■ **Required work**
Would you copy the entries that follow exactly, leaving out every picture?

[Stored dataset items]
--------------------
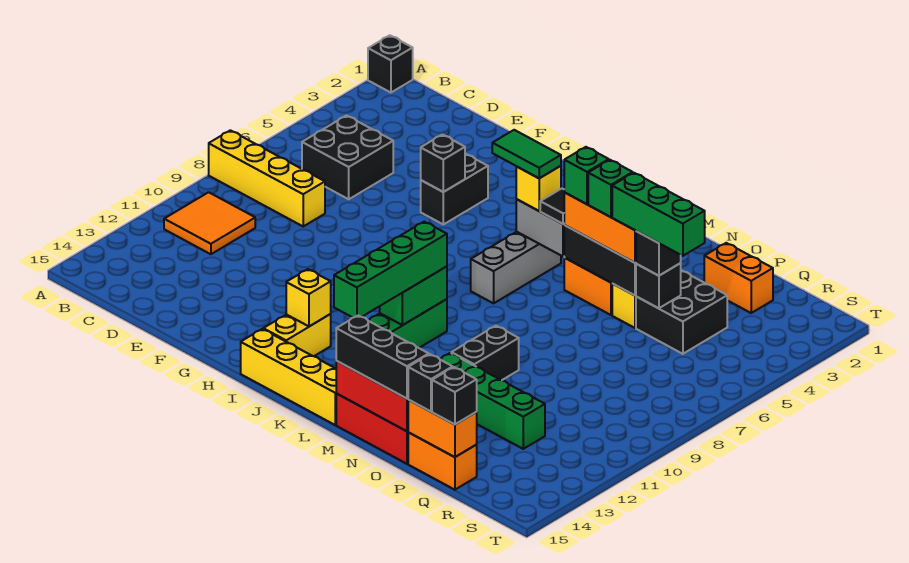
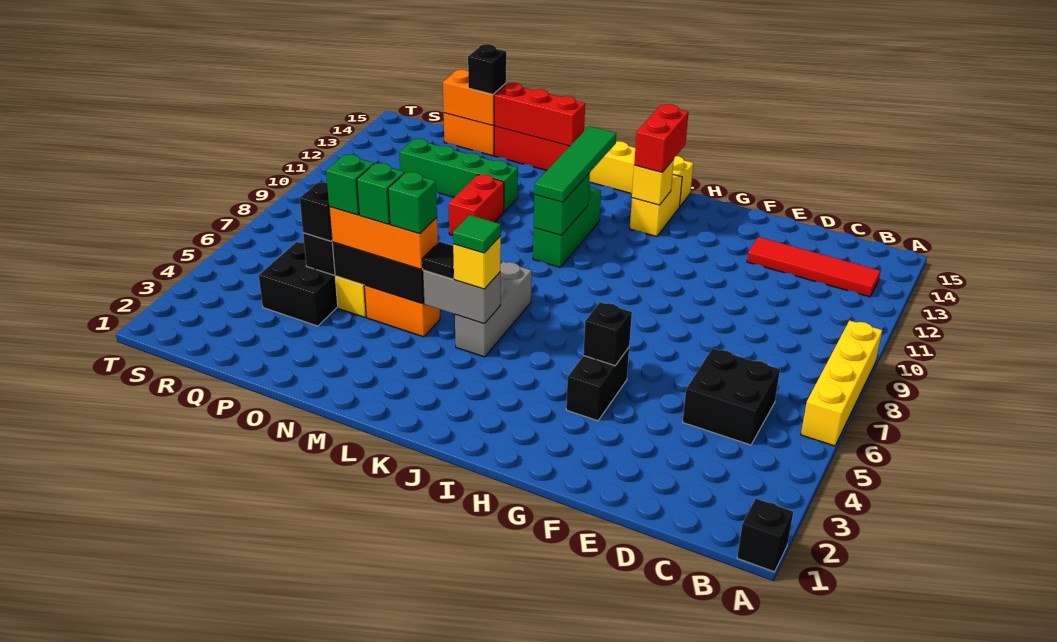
yellow brick A8:D8 level 1 -> yellow brick A6:A9 level 1
orange tile B10:C11 level 1 -> none
none -> red tile B13:E13 level 1
none -> red brick I13:I14 level 3
green tile J5:K5 level 4 -> green tile K5 level 4
green brick K10:K13 level 3 -> green tile K10:K13 level 3
black brick M15:O15 level 3 -> none
black brick N10:N11 level 1 -> red brick N10:N11 level 1
green brick O5:Q5 level 4 -> green brick O5 level 4
orange brick P2:Q2 level 1 -> none
black brick Q15 level 3 -> none

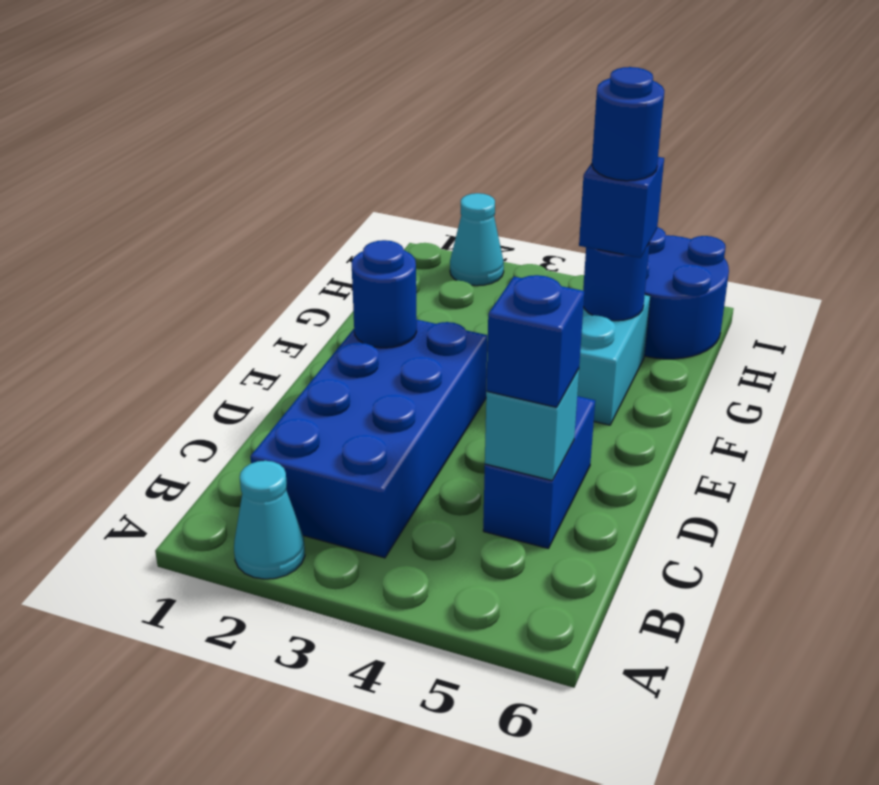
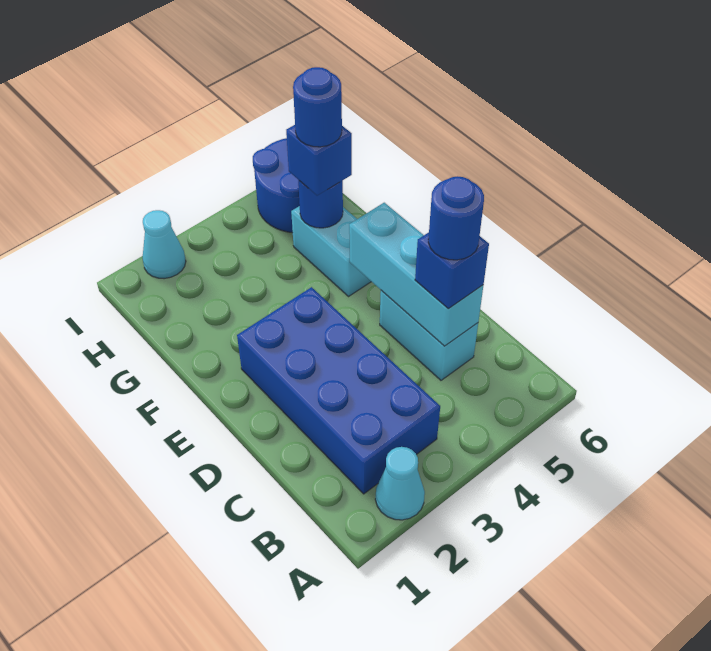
blue brick C5:D5 level 1 -> cyan brick C5:D5 level 1
cyan brick C5 level 2 -> cyan brick C5:E5 level 2
blue round brick E2 level 2 -> blue round brick C5 level 4

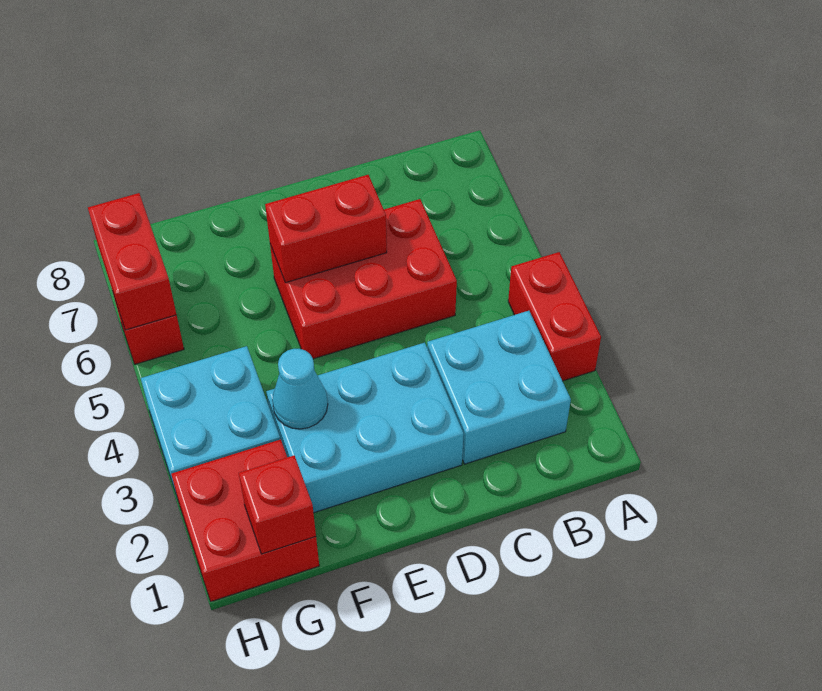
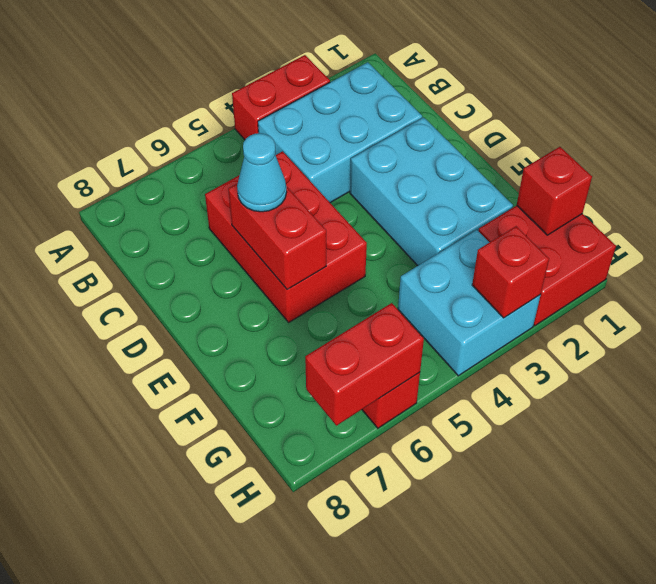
cyan brick B2:C3 level 1 -> cyan brick B2:C4 level 1
cyan cone F3 level 2 -> cyan cone D6 level 3
none -> red brick H3 level 2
--------------------
■ **Answer space**
yellow brick A8:D8 level 1 -> yellow brick A6:A9 level 1
orange tile B10:C11 level 1 -> none
none -> red tile B13:E13 level 1
none -> red brick I13:I14 level 3
green tile J5:K5 level 4 -> green tile K5 level 4
green brick K10:K13 level 3 -> green tile K10:K13 level 3
black brick M15:O15 level 3 -> none
black brick N10:N11 level 1 -> red brick N10:N11 level 1
green brick O5:Q5 level 4 -> green brick O5 level 4
orange brick P2:Q2 level 1 -> none
black brick Q15 level 3 -> none

blue brick C5:D5 level 1 -> cyan brick C5:D5 level 1
cyan brick C5 level 2 -> cyan brick C5:E5 level 2
blue round brick E2 level 2 -> blue round brick C5 level 4

cyan brick B2:C3 level 1 -> cyan brick B2:C4 level 1
cyan cone F3 level 2 -> cyan cone D6 level 3
none -> red brick H3 level 2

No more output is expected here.